To do – Would you please return the lines of the entries below starting at the line that has "BAT101: 6V (plus" and ending at the line that has "R101: 360 (LED, VA) -> 360 (LED, OUT)", both included, exactly as they are?

Data section –
+++++

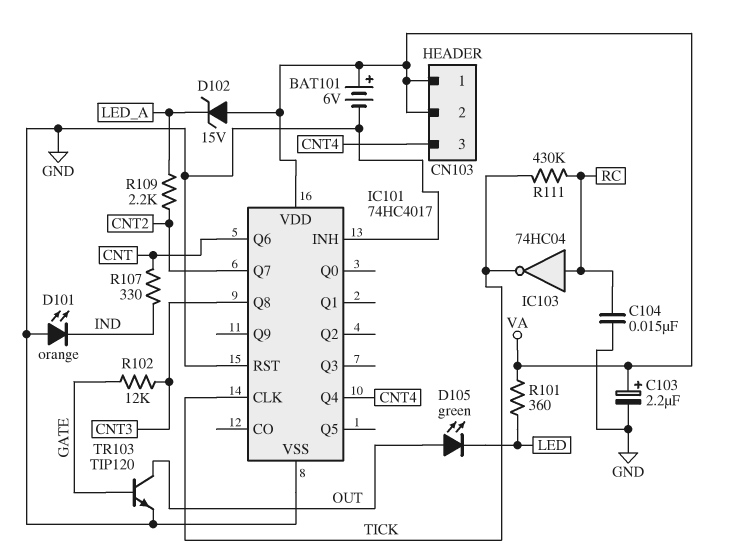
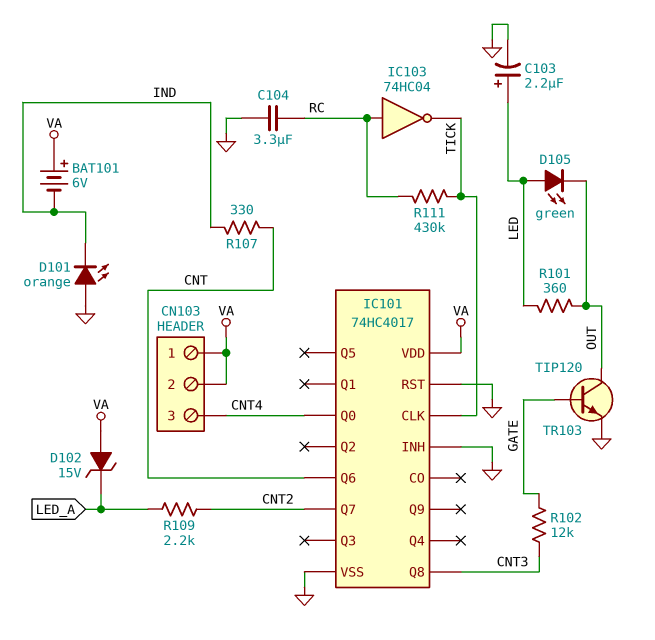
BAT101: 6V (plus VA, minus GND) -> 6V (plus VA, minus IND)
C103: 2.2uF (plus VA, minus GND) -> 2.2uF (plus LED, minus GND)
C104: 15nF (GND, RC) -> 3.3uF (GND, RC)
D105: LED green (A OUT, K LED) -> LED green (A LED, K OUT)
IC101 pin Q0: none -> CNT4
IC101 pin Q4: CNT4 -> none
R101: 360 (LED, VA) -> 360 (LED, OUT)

+++++

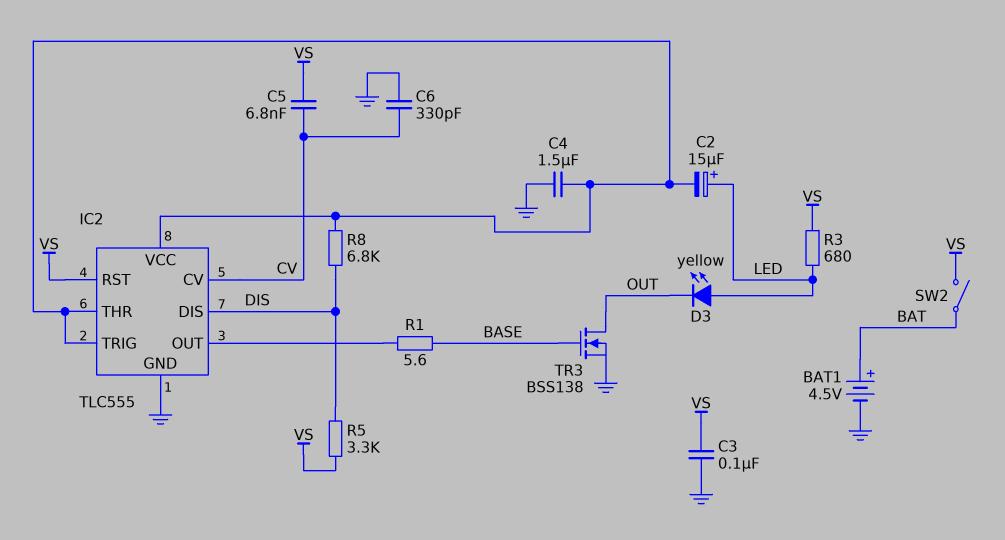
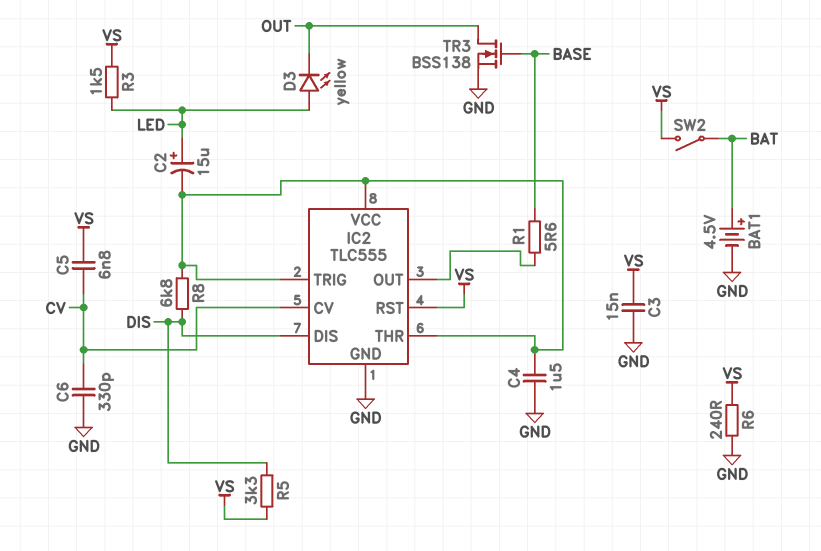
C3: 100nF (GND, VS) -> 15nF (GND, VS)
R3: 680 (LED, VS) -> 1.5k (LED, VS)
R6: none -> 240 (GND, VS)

+++++

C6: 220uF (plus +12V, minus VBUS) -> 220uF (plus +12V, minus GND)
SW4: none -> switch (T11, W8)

+++++

Solution –
BAT101: 6V (plus VA, minus GND) -> 6V (plus VA, minus IND)
C103: 2.2uF (plus VA, minus GND) -> 2.2uF (plus LED, minus GND)
C104: 15nF (GND, RC) -> 3.3uF (GND, RC)
D105: LED green (A OUT, K LED) -> LED green (A LED, K OUT)
IC101 pin Q0: none -> CNT4
IC101 pin Q4: CNT4 -> none
R101: 360 (LED, VA) -> 360 (LED, OUT)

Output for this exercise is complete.